-- THE PROBLEM --
The full listing below should be copied verbatim.

==============================

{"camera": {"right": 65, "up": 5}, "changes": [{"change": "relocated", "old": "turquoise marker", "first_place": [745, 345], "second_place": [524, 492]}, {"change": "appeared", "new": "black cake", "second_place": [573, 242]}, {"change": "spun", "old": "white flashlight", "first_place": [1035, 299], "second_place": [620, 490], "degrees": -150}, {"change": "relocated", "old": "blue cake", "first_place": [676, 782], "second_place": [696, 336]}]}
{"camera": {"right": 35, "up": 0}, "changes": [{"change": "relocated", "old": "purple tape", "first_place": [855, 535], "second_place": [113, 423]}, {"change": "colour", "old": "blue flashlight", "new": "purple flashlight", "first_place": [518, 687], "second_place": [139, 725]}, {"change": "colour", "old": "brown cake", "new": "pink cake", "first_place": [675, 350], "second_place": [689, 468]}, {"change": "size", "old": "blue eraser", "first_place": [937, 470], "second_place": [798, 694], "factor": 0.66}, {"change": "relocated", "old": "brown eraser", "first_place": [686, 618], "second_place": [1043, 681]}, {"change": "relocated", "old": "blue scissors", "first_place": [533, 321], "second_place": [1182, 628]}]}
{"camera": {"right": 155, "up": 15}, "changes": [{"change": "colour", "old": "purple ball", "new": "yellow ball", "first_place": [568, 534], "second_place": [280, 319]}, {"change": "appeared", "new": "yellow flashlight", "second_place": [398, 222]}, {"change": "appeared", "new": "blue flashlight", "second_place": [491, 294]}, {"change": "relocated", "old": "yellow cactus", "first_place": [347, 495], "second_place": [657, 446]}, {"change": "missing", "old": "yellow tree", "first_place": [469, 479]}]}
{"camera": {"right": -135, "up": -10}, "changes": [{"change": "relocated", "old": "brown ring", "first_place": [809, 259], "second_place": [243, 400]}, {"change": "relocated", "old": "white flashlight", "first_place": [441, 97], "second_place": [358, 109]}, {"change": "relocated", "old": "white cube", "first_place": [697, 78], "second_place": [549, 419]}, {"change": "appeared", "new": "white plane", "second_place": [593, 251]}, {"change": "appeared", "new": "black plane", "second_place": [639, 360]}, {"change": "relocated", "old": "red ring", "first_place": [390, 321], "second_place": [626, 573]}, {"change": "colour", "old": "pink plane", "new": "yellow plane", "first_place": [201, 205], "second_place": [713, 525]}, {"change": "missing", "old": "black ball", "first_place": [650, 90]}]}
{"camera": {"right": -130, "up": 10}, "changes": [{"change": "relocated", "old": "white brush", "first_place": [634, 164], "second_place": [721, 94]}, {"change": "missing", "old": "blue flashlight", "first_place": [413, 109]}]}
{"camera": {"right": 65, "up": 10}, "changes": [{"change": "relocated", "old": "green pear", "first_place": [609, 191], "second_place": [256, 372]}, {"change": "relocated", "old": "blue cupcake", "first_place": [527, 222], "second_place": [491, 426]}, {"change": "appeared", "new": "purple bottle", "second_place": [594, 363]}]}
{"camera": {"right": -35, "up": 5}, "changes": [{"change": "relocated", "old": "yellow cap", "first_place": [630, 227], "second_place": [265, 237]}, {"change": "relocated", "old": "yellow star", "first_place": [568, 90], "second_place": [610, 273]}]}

==============================

-- RESULT --
{"camera": {"right": 65, "up": 5}, "changes": [{"change": "relocated", "old": "turquoise marker", "first_place": [745, 345], "second_place": [524, 492]}, {"change": "appeared", "new": "black cake", "second_place": [573, 242]}, {"change": "spun", "old": "white flashlight", "first_place": [1035, 299], "second_place": [620, 490], "degrees": -150}, {"change": "relocated", "old": "blue cake", "first_place": [676, 782], "second_place": [696, 336]}]}
{"camera": {"right": 35, "up": 0}, "changes": [{"change": "relocated", "old": "purple tape", "first_place": [855, 535], "second_place": [113, 423]}, {"change": "colour", "old": "blue flashlight", "new": "purple flashlight", "first_place": [518, 687], "second_place": [139, 725]}, {"change": "colour", "old": "brown cake", "new": "pink cake", "first_place": [675, 350], "second_place": [689, 468]}, {"change": "size", "old": "blue eraser", "first_place": [937, 470], "second_place": [798, 694], "factor": 0.66}, {"change": "relocated", "old": "brown eraser", "first_place": [686, 618], "second_place": [1043, 681]}, {"change": "relocated", "old": "blue scissors", "first_place": [533, 321], "second_place": [1182, 628]}]}
{"camera": {"right": 155, "up": 15}, "changes": [{"change": "colour", "old": "purple ball", "new": "yellow ball", "first_place": [568, 534], "second_place": [280, 319]}, {"change": "appeared", "new": "yellow flashlight", "second_place": [398, 222]}, {"change": "appeared", "new": "blue flashlight", "second_place": [491, 294]}, {"change": "relocated", "old": "yellow cactus", "first_place": [347, 495], "second_place": [657, 446]}, {"change": "missing", "old": "yellow tree", "first_place": [469, 479]}]}
{"camera": {"right": -135, "up": -10}, "changes": [{"change": "relocated", "old": "brown ring", "first_place": [809, 259], "second_place": [243, 400]}, {"change": "relocated", "old": "white flashlight", "first_place": [441, 97], "second_place": [358, 109]}, {"change": "relocated", "old": "white cube", "first_place": [697, 78], "second_place": [549, 419]}, {"change": "appeared", "new": "white plane", "second_place": [593, 251]}, {"change": "appeared", "new": "black plane", "second_place": [639, 360]}, {"change": "relocated", "old": "red ring", "first_place": [390, 321], "second_place": [626, 573]}, {"change": "colour", "old": "pink plane", "new": "yellow plane", "first_place": [201, 205], "second_place": [713, 525]}, {"change": "missing", "old": "black ball", "first_place": [650, 90]}]}
{"camera": {"right": -130, "up": 10}, "changes": [{"change": "relocated", "old": "white brush", "first_place": [634, 164], "second_place": [721, 94]}, {"change": "missing", "old": "blue flashlight", "first_place": [413, 109]}]}
{"camera": {"right": 65, "up": 10}, "changes": [{"change": "relocated", "old": "green pear", "first_place": [609, 191], "second_place": [256, 372]}, {"change": "relocated", "old": "blue cupcake", "first_place": [527, 222], "second_place": [491, 426]}, {"change": "appeared", "new": "purple bottle", "second_place": [594, 363]}]}
{"camera": {"right": -35, "up": 5}, "changes": [{"change": "relocated", "old": "yellow cap", "first_place": [630, 227], "second_place": [265, 237]}, {"change": "relocated", "old": "yellow star", "first_place": [568, 90], "second_place": [610, 273]}]}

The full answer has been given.